WHAT TO PRODUCE -> Without copying any picture, transcribe exactly the lines of the data below from the one containing "The size of" through the one containing "The camera went 15 degrees right and 20".
*** Opening of SOURCE MATERIAL ***
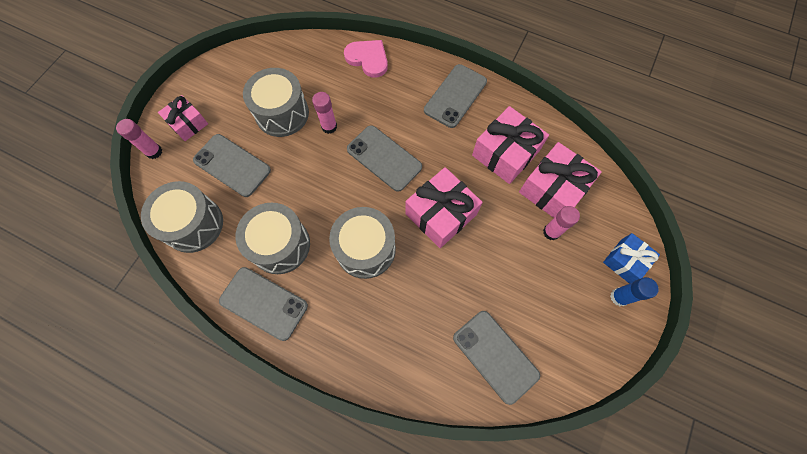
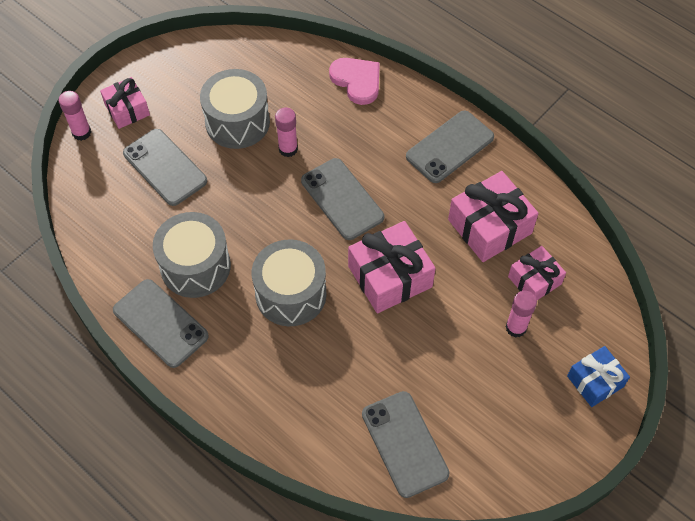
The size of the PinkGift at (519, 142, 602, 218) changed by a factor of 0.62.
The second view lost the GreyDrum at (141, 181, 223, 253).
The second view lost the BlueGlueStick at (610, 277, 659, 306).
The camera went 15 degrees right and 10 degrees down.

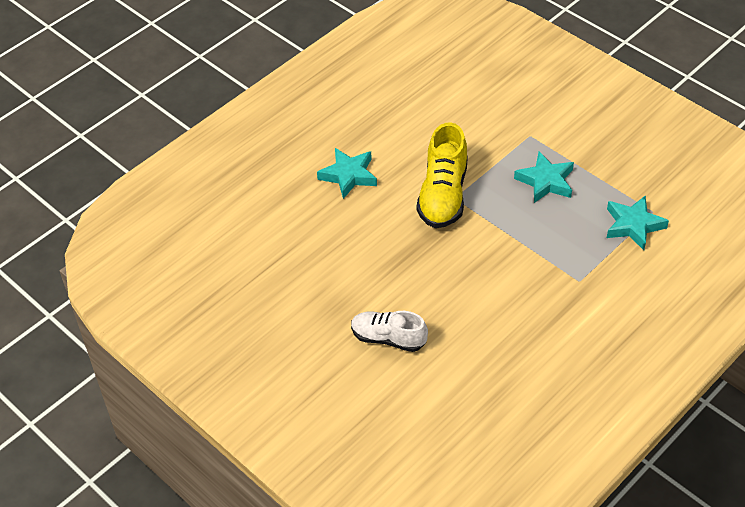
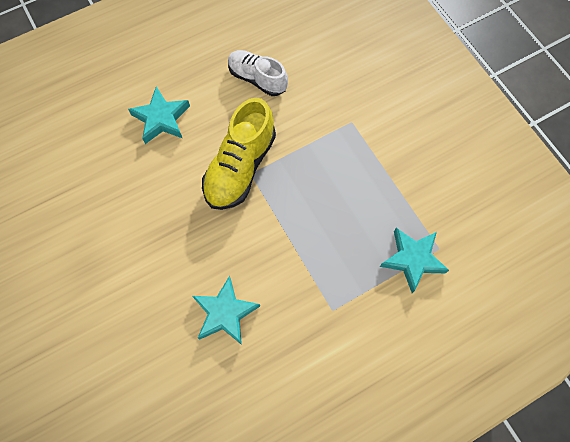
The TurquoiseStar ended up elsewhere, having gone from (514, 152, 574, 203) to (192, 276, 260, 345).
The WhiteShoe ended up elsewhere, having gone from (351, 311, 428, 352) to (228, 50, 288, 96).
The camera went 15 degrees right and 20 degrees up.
*** Close of SOURCE MATERIAL ***
*** Opening of SOURCE MATERIAL ***
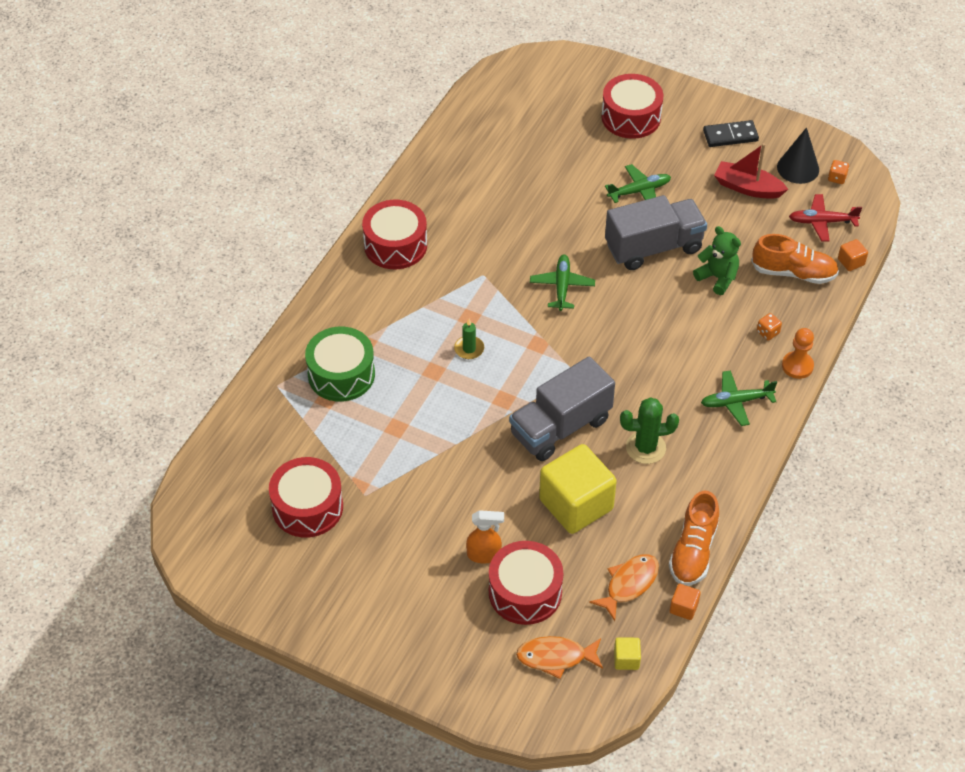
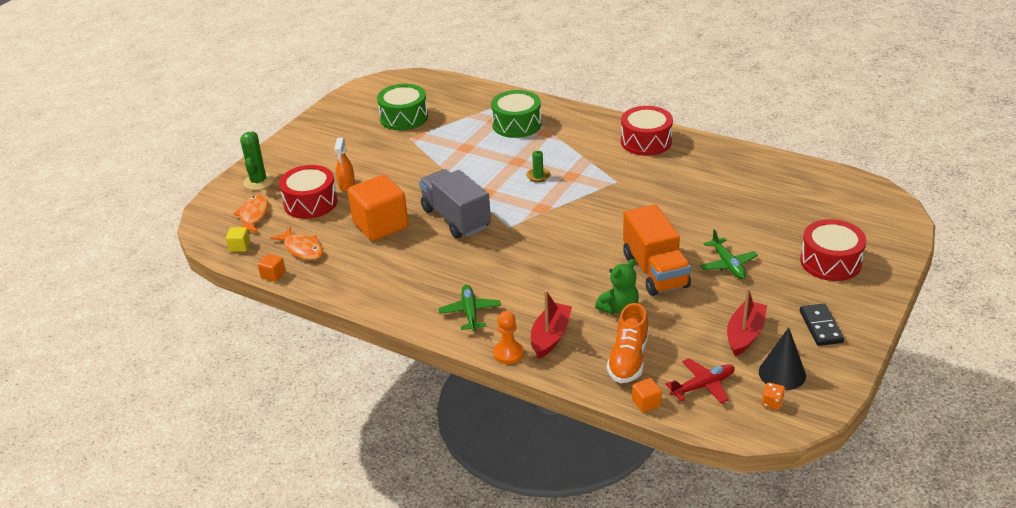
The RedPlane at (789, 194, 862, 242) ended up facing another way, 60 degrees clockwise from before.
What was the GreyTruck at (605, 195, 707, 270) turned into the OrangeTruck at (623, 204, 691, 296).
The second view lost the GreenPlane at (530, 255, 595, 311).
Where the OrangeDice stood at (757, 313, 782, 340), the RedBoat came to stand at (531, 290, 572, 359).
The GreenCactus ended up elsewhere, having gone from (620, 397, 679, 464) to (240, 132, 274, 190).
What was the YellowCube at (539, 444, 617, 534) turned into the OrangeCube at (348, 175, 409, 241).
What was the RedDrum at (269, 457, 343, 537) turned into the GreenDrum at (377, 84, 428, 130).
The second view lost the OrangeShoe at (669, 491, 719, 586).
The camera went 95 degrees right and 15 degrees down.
*** Close of SOURCE MATERIAL ***
FINISHED EXERCISE ->
The size of the PinkGift at (519, 142, 602, 218) changed by a factor of 0.62.
The second view lost the GreyDrum at (141, 181, 223, 253).
The second view lost the BlueGlueStick at (610, 277, 659, 306).
The camera went 15 degrees right and 10 degrees down.

The TurquoiseStar ended up elsewhere, having gone from (514, 152, 574, 203) to (192, 276, 260, 345).
The WhiteShoe ended up elsewhere, having gone from (351, 311, 428, 352) to (228, 50, 288, 96).
The camera went 15 degrees right and 20 degrees up.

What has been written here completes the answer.